# [What you are asked to do]
Omit the pictures and return every entry exactly as written.

# [Records for this exercise]

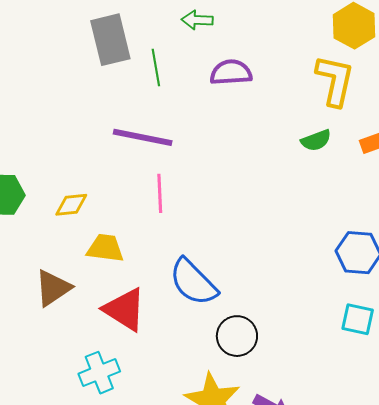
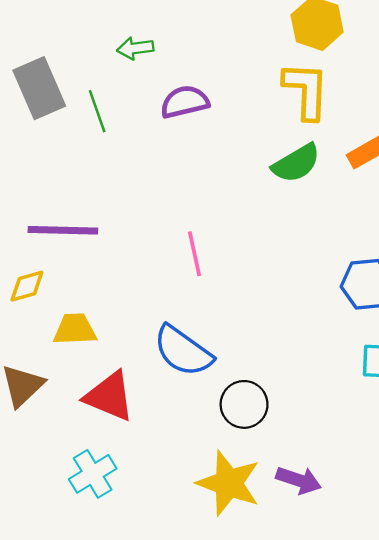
purple line: (143, 137) -> (63, 230), moved
green semicircle: (316, 140) -> (296, 163), size x1.4
pink line: (160, 193) -> (194, 254), moved

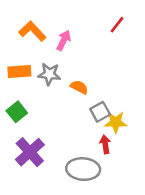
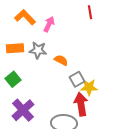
red line: (117, 25) -> (90, 12), turned -48
red arrow: (105, 144) -> (81, 104), size x1.6

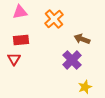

# [Output of the exercise]
purple line: (143, 137) -> (63, 230), moved
green semicircle: (316, 140) -> (296, 163), size x1.4
pink line: (160, 193) -> (194, 254), moved

red line: (117, 25) -> (90, 12), turned -48
red arrow: (105, 144) -> (81, 104), size x1.6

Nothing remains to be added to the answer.